── Source data

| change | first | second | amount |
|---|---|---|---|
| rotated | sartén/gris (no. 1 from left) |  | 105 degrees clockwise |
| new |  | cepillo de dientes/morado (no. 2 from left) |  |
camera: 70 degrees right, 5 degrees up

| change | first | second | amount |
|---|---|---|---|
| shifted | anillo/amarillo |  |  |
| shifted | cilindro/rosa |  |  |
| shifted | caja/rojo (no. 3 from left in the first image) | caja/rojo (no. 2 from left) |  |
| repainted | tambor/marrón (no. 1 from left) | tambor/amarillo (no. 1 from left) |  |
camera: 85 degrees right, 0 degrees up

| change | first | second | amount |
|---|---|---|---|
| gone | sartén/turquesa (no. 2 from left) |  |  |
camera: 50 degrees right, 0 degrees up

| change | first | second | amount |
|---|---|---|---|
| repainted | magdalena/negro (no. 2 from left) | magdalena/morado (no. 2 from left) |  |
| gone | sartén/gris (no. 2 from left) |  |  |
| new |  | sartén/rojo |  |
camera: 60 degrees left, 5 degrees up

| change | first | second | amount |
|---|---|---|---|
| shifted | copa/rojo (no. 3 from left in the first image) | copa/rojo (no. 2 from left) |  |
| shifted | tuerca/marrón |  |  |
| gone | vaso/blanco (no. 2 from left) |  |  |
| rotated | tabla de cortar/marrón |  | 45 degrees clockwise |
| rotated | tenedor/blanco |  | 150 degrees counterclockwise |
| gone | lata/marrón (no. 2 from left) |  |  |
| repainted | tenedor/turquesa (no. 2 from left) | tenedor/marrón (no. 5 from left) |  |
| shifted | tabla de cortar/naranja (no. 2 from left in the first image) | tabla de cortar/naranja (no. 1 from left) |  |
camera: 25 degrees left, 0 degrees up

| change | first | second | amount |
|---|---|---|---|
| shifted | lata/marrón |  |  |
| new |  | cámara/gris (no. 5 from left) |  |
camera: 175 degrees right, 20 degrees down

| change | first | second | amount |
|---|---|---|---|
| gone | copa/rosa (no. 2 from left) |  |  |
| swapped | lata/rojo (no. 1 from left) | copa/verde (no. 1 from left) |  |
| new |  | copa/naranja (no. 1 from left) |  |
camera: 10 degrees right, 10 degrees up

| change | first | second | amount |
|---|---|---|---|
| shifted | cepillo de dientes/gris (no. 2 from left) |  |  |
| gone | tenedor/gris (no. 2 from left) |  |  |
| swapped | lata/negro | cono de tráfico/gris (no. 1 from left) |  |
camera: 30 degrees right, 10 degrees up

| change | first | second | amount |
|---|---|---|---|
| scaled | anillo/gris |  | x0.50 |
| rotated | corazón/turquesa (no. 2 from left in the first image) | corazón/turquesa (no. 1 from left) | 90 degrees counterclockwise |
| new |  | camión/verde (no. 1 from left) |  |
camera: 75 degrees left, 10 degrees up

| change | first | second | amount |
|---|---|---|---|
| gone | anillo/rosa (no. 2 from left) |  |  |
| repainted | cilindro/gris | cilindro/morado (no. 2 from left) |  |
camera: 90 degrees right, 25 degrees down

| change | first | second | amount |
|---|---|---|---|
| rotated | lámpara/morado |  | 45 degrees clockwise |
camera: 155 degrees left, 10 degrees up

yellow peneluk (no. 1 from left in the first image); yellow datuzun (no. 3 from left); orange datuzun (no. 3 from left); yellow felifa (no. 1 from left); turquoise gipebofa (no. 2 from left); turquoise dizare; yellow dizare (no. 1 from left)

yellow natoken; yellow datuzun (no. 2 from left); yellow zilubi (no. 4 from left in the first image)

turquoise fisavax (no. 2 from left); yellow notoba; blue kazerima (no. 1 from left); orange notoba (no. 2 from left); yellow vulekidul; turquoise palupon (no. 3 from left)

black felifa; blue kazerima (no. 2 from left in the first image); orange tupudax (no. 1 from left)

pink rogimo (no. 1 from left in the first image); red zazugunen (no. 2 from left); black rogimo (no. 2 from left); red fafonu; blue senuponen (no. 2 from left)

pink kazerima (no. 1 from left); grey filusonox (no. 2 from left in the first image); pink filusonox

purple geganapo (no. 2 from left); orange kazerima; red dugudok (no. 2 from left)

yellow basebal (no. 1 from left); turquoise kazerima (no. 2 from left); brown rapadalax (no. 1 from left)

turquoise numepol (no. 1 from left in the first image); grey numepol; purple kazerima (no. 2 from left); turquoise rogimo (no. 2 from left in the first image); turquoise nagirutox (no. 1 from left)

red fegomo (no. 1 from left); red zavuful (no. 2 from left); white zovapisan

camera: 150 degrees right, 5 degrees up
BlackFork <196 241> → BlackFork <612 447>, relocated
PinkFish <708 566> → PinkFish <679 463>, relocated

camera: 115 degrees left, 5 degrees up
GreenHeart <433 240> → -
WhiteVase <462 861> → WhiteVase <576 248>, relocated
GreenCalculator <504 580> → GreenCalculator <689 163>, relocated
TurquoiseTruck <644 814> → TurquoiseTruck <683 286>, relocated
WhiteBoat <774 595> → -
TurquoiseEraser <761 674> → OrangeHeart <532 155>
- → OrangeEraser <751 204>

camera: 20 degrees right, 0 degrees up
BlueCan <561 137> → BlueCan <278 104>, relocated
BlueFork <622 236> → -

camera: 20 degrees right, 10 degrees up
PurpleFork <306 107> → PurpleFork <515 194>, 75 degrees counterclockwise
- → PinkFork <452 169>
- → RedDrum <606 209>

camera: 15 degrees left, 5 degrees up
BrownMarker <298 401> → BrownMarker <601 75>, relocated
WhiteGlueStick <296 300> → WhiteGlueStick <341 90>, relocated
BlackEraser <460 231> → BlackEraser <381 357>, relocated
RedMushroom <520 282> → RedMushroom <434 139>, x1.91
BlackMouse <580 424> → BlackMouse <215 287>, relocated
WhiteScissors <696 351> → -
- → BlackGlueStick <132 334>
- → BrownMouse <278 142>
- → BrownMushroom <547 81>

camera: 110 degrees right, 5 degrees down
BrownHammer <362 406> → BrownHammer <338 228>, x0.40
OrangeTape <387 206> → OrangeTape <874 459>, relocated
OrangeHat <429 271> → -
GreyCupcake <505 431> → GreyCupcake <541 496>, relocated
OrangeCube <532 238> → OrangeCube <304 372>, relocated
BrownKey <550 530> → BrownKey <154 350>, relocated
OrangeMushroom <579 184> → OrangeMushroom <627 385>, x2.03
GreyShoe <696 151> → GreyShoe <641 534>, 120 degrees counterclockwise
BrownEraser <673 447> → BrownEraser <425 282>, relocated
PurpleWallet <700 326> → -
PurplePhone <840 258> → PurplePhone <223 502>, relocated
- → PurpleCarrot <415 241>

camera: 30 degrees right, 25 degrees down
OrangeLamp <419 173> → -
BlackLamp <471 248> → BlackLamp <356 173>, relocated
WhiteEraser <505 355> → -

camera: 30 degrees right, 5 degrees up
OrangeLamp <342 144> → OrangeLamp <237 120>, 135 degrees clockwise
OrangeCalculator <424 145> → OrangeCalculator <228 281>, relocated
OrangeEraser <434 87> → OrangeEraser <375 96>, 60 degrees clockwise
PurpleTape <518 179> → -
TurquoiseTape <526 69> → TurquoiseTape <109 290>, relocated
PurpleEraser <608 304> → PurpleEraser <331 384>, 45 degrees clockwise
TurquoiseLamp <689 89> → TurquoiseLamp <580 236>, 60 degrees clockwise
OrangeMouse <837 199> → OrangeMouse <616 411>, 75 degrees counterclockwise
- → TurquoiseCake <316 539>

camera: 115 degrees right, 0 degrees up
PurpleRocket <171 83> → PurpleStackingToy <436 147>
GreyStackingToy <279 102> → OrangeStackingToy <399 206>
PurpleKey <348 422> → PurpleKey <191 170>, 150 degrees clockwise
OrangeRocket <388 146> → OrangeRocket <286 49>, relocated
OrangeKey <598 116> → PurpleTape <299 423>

────

**What the task asks**
Determine the count of lines in the data that contain the string "datuzun", and reply with that count alone.

**Response to this task**
2